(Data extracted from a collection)

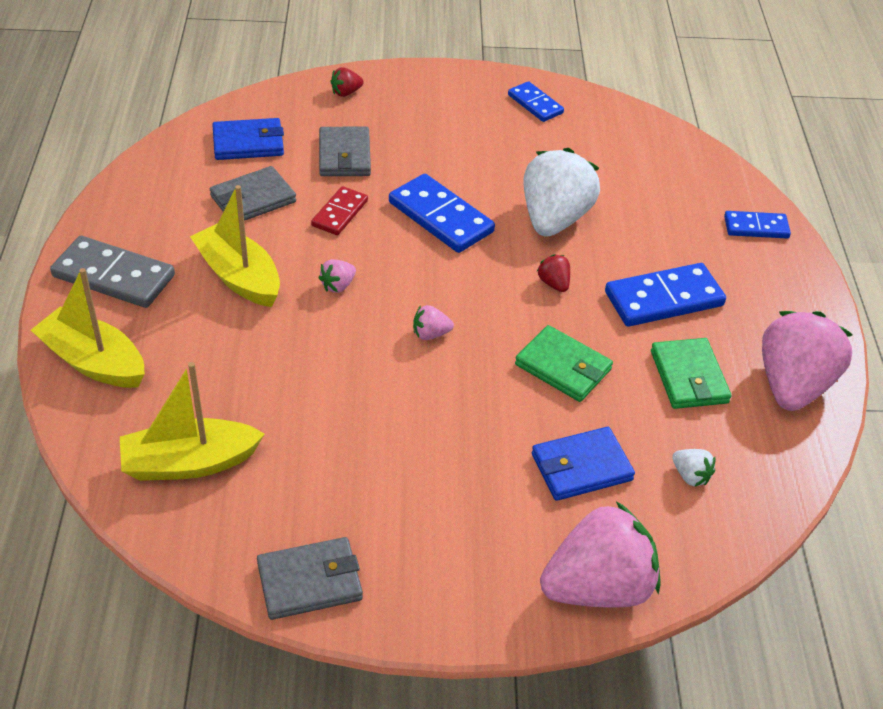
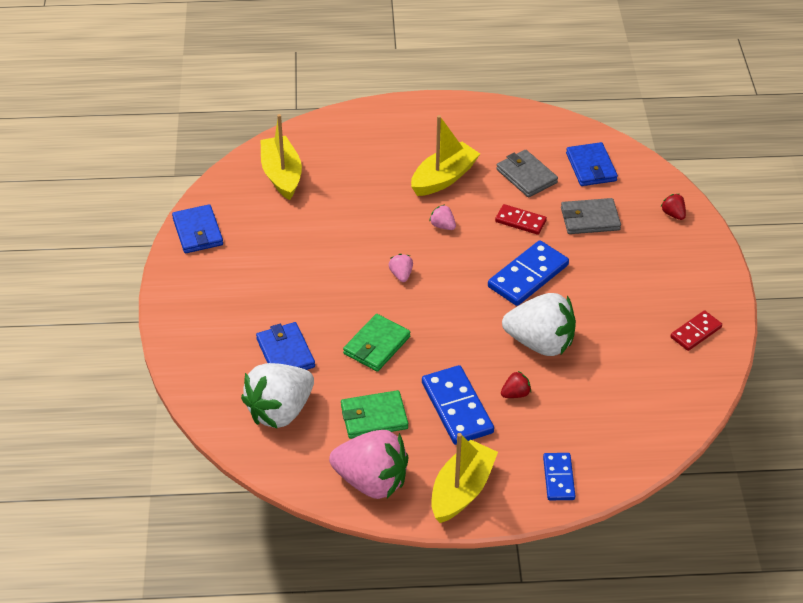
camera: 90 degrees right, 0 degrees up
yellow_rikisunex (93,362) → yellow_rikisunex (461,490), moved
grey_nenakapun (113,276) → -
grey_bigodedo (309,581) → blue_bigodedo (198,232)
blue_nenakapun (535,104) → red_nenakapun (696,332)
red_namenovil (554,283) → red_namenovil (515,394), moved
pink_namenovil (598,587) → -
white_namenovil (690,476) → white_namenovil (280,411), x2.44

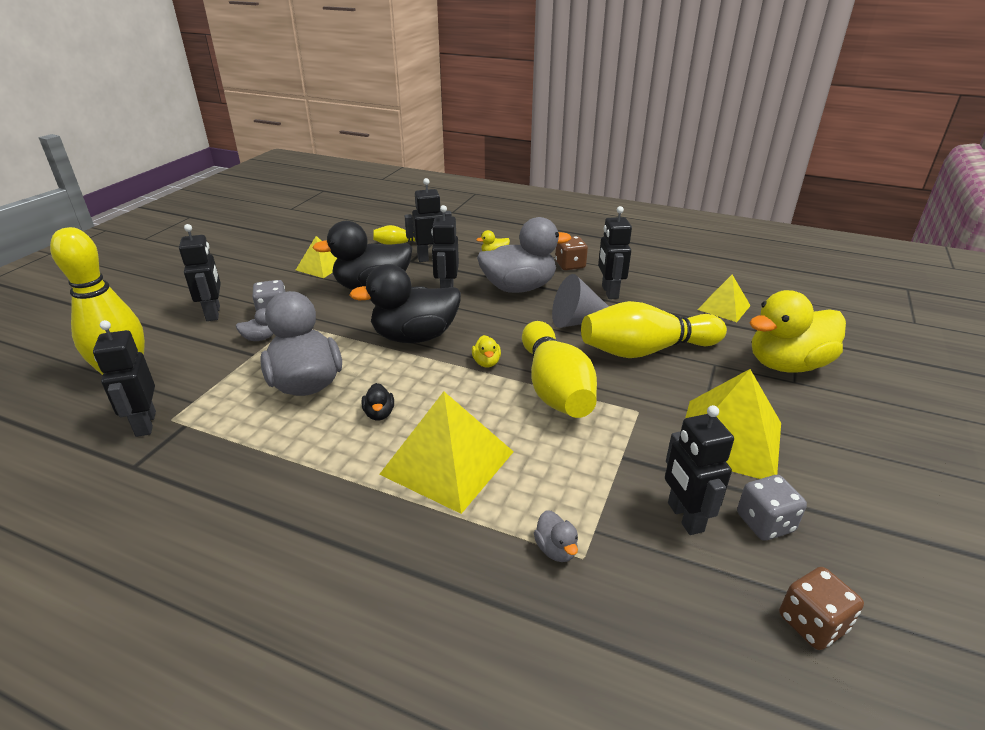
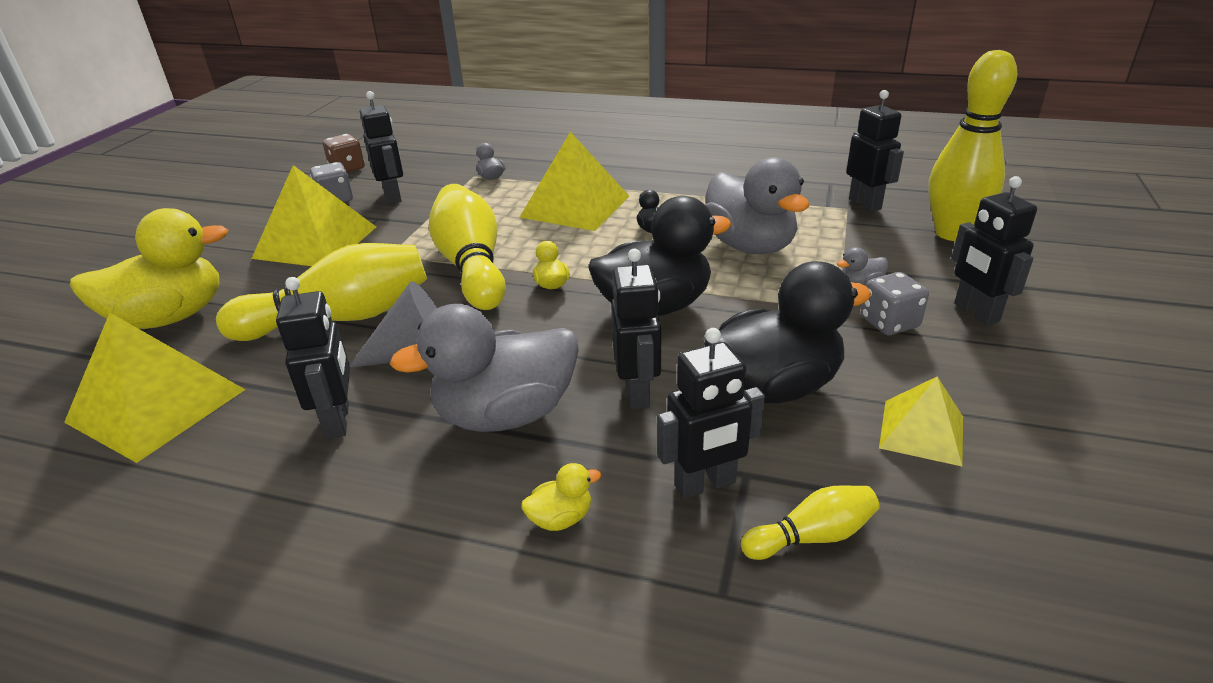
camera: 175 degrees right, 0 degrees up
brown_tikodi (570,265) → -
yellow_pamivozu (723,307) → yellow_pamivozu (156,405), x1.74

--

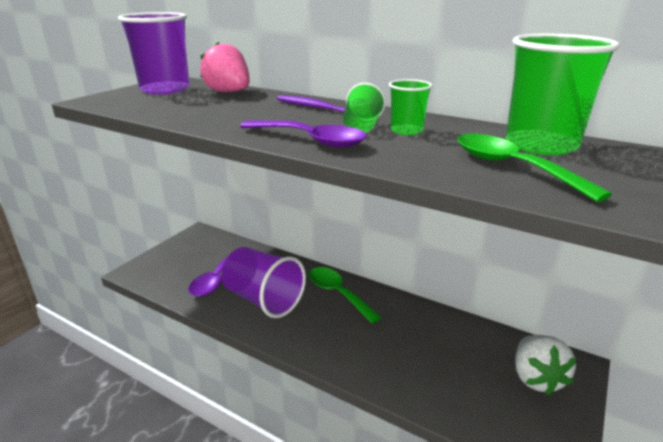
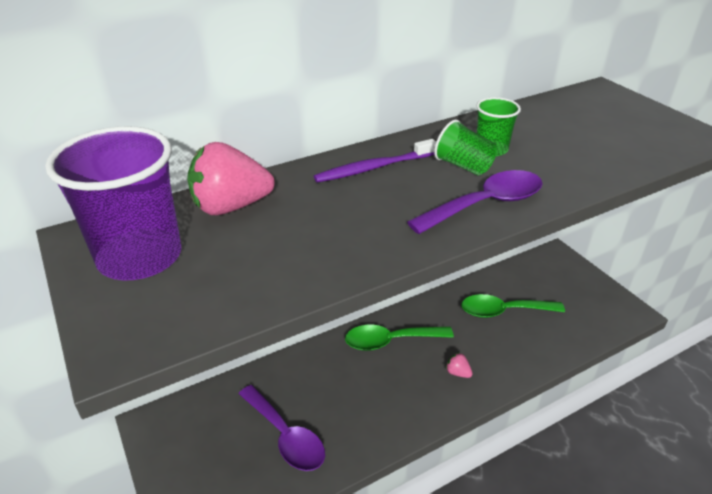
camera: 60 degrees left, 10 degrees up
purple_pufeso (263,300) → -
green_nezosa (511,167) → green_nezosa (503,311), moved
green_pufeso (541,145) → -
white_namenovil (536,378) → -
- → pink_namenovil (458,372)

■ **YOUR INSTRUCTIONS**:
Go back to the lines above and output, exactly as they stand, the ones from the line containing "blue_nenakapun (535,104) →" to the line containing "yellow_pamivozu (723,307) →". Leave all pictures behind.

■ **TASK SOLUTION**:
blue_nenakapun (535,104) → red_nenakapun (696,332)
red_namenovil (554,283) → red_namenovil (515,394), moved
pink_namenovil (598,587) → -
white_namenovil (690,476) → white_namenovil (280,411), x2.44

camera: 175 degrees right, 0 degrees up
brown_tikodi (570,265) → -
yellow_pamivozu (723,307) → yellow_pamivozu (156,405), x1.74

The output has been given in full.